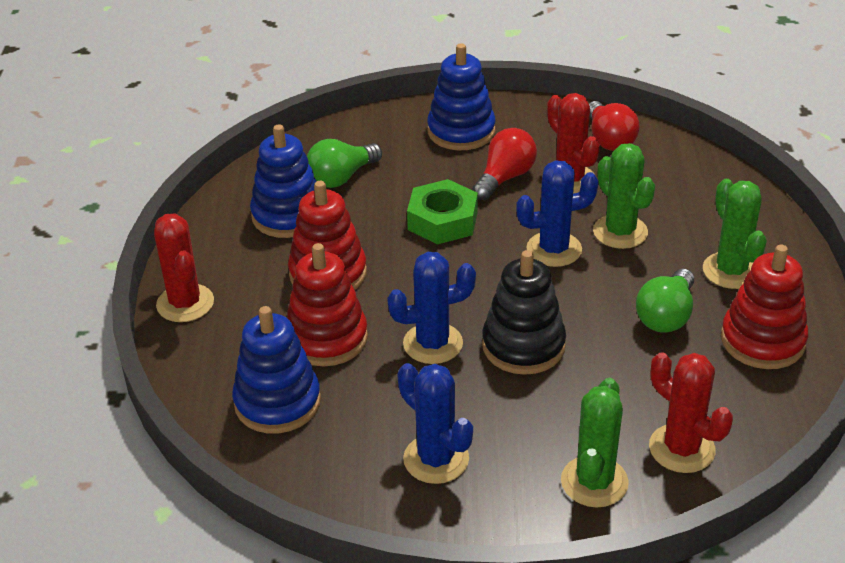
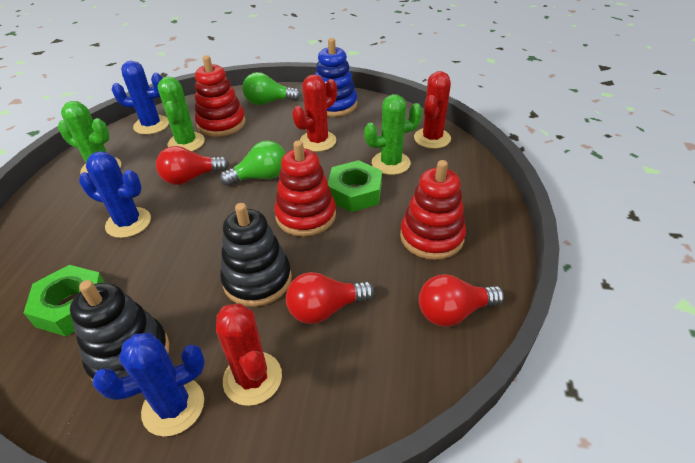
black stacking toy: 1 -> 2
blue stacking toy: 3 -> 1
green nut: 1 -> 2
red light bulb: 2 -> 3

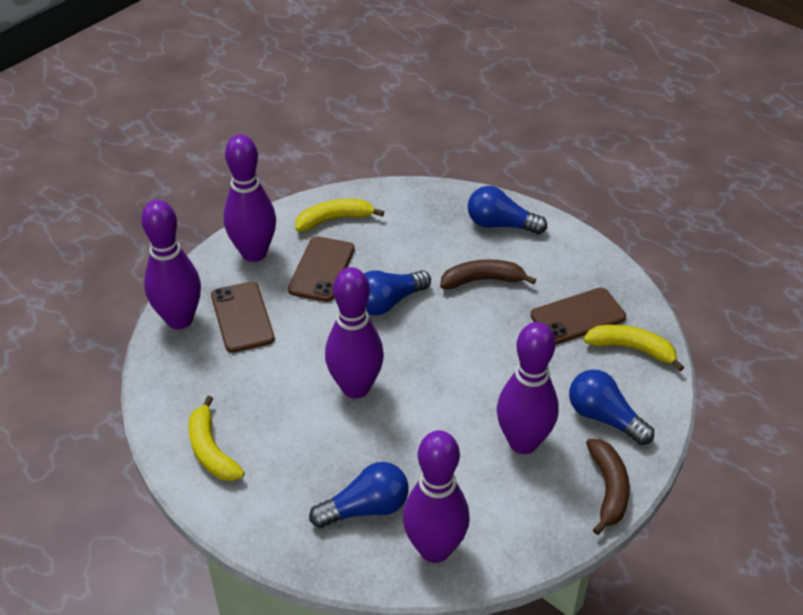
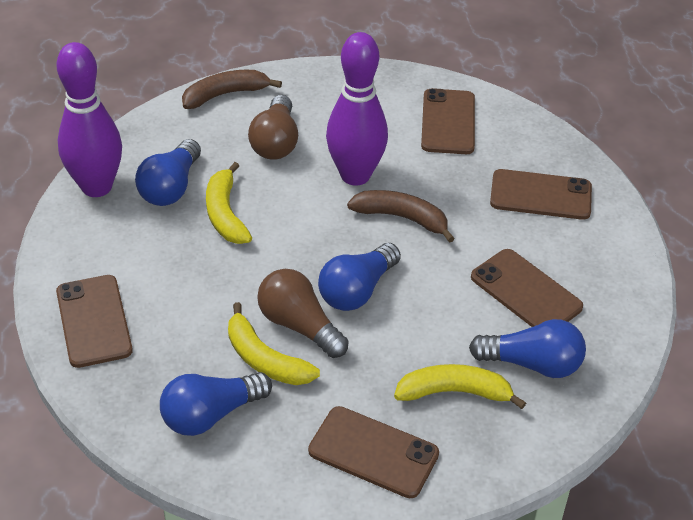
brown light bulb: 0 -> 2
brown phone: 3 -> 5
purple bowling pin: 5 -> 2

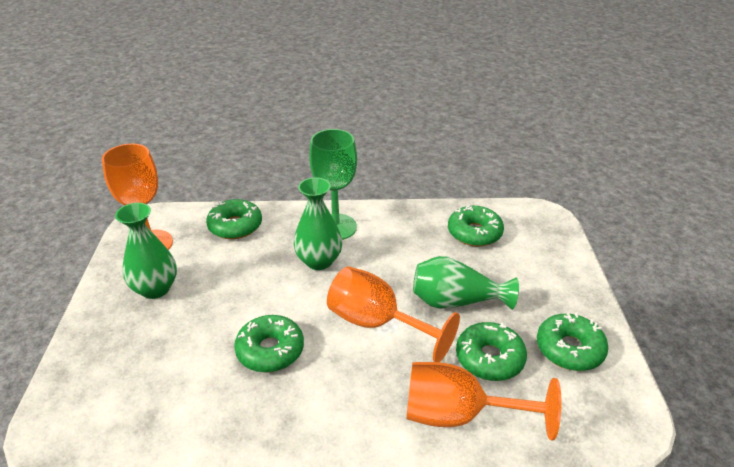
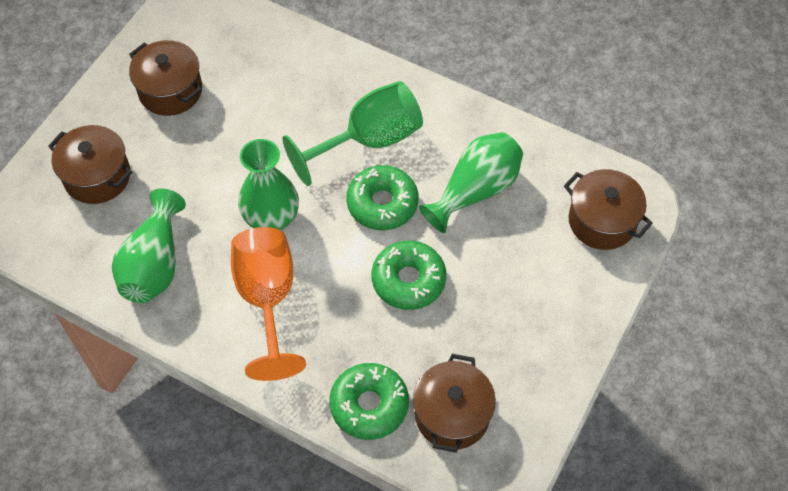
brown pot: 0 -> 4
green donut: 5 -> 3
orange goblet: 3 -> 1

→ **Task objective**
Copy all records exactly, no images.

→ **Response for this exercise**
black stacking toy: 1 -> 2
blue stacking toy: 3 -> 1
green nut: 1 -> 2
red light bulb: 2 -> 3

brown light bulb: 0 -> 2
brown phone: 3 -> 5
purple bowling pin: 5 -> 2

brown pot: 0 -> 4
green donut: 5 -> 3
orange goblet: 3 -> 1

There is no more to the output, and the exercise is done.